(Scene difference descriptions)

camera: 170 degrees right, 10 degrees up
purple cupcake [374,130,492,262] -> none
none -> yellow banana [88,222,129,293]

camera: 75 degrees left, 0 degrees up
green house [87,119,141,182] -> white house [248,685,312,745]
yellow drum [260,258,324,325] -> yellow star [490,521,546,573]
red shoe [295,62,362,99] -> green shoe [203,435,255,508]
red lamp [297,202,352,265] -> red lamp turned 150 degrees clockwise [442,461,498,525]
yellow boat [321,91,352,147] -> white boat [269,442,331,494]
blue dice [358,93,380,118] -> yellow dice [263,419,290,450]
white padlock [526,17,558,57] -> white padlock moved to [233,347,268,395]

---

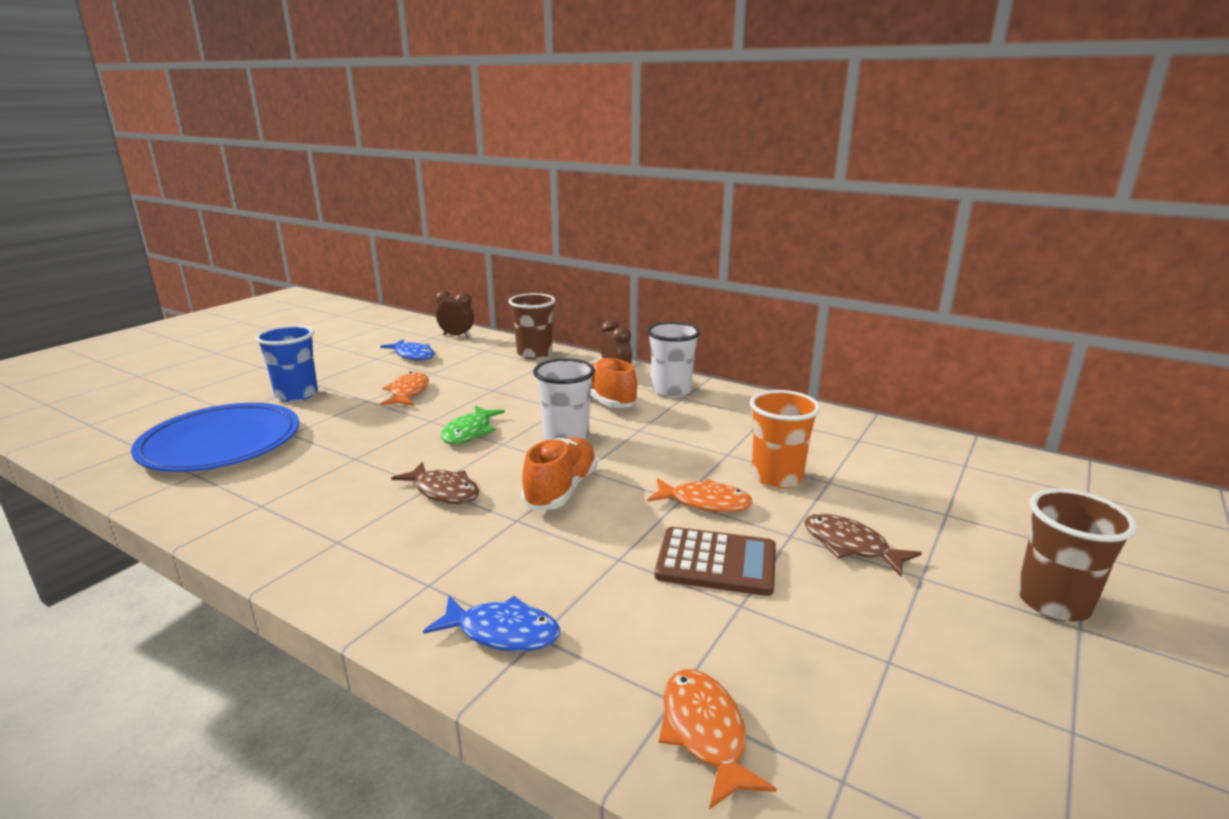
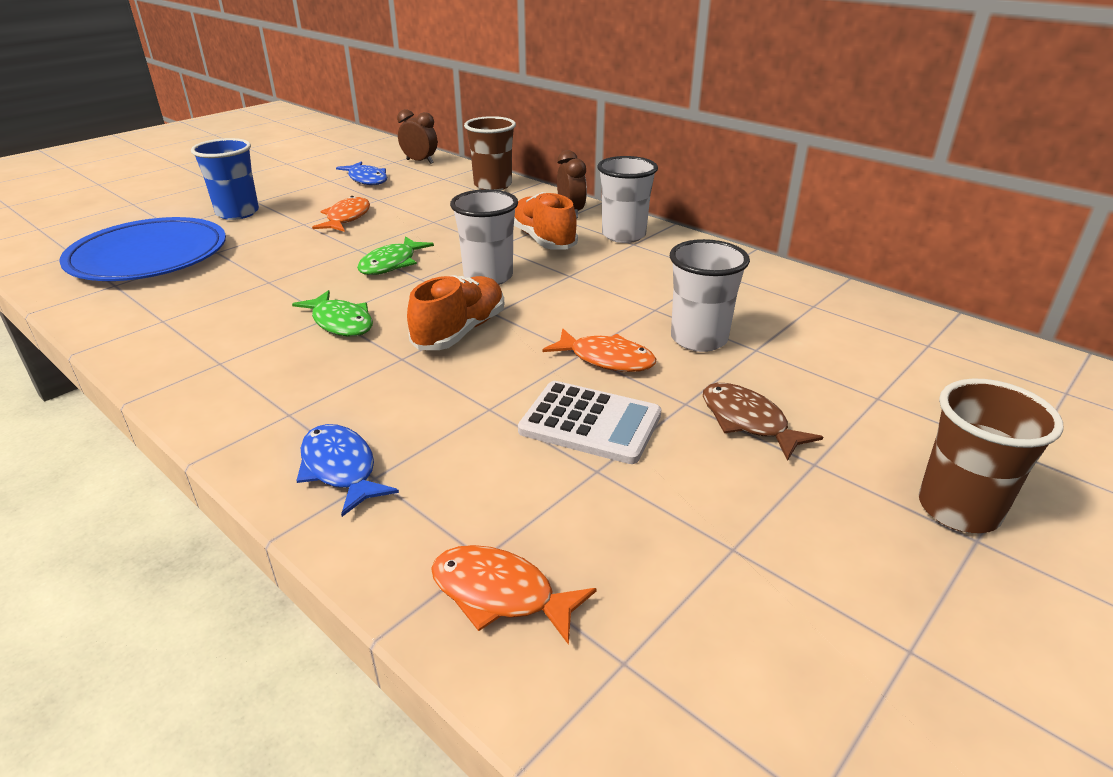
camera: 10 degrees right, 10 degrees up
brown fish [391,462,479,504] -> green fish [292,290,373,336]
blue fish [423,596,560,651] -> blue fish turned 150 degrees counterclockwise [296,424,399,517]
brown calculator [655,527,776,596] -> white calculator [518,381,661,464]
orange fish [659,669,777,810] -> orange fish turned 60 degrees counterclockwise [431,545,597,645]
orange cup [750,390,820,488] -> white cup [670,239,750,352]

▶ _What you need to do_
Only lines that include "brown" are counted here. Give their number for the records above and add nothing.

▶ _Written response_
2